> [What the task asks] Going through the entries, how many lines include the string "white"? Answer only with the number.

━━━━━ Record set ━━━━━

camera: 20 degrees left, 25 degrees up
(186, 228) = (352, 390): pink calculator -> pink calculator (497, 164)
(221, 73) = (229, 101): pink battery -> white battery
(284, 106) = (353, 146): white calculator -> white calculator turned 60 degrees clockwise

━━━━━
━━━━━ Record set ━━━━━

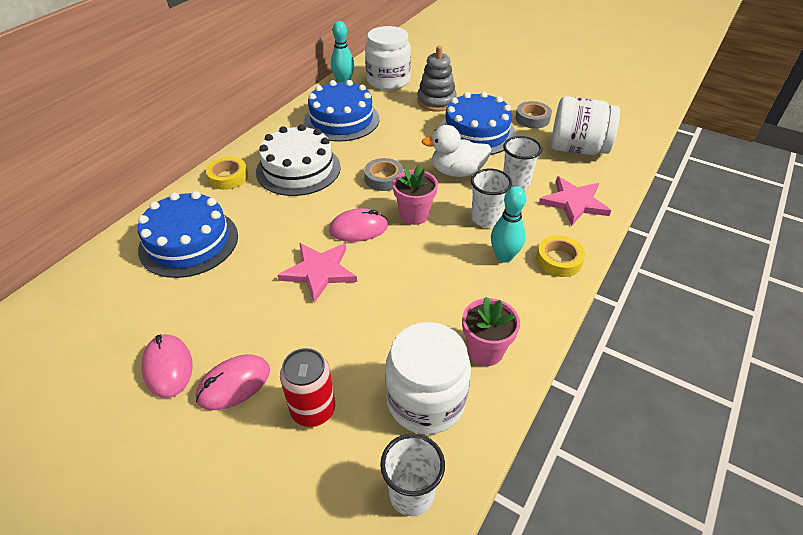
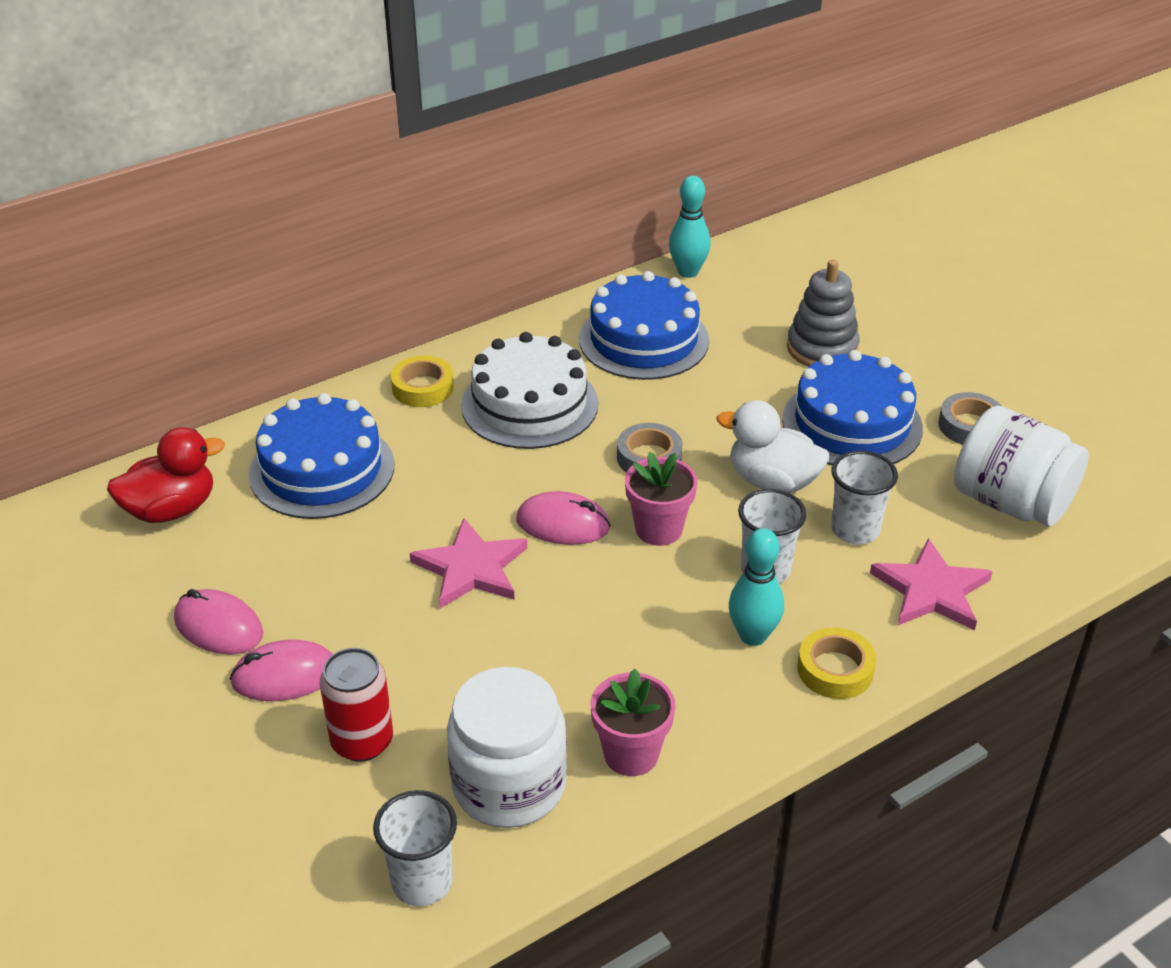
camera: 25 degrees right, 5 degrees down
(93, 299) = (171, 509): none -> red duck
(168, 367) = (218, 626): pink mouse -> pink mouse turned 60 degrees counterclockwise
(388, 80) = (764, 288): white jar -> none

━━━━━

> [Task solution] 3